• [EXERCISE AIM] Exclude the images and transcribe the entries below precisely.

• [DATASET EXTRACT]
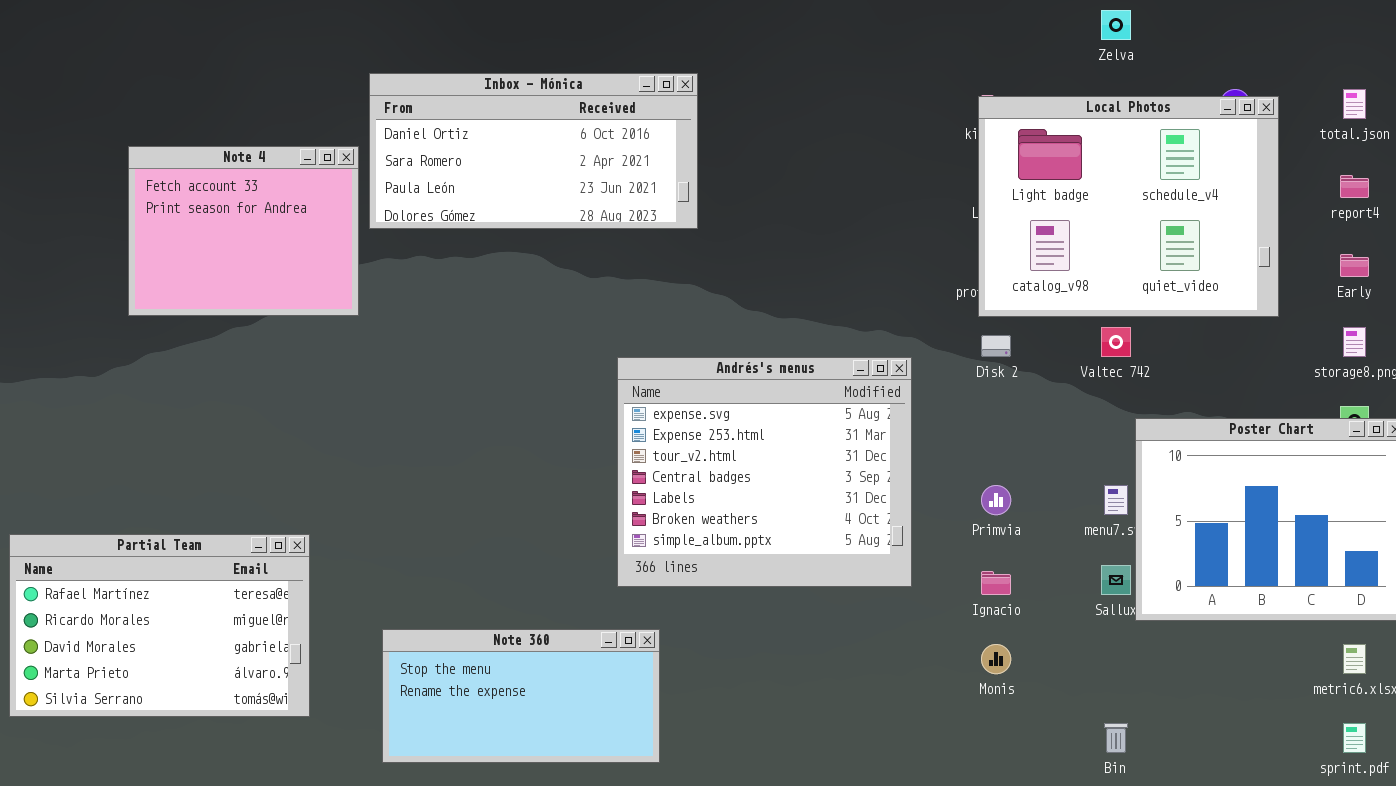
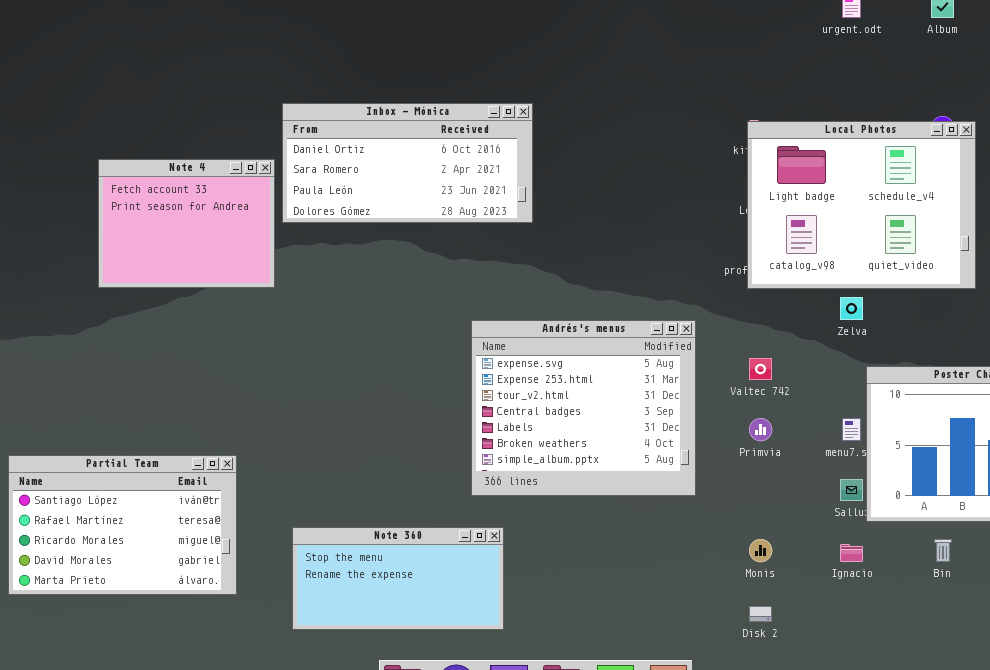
Zelva: [1101,10,1131,40] -> [840,297,863,320], moved
Valtec 742: [1101,327,1131,357] -> [749,358,772,380], moved
Disk 2: [981,335,1011,357] -> [749,606,772,622], moved
Partial Team: [9,534,310,717] -> [8,455,237,595], scrolled up 1 row
Ignacio: [981,571,1011,595] -> [840,544,863,562], moved
Bin: [1104,723,1128,753] -> [934,539,952,562], moved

• [YOUR SOLUTION]
Zelva: [1101,10,1131,40] -> [840,297,863,320], moved
Valtec 742: [1101,327,1131,357] -> [749,358,772,380], moved
Disk 2: [981,335,1011,357] -> [749,606,772,622], moved
Partial Team: [9,534,310,717] -> [8,455,237,595], scrolled up 1 row
Ignacio: [981,571,1011,595] -> [840,544,863,562], moved
Bin: [1104,723,1128,753] -> [934,539,952,562], moved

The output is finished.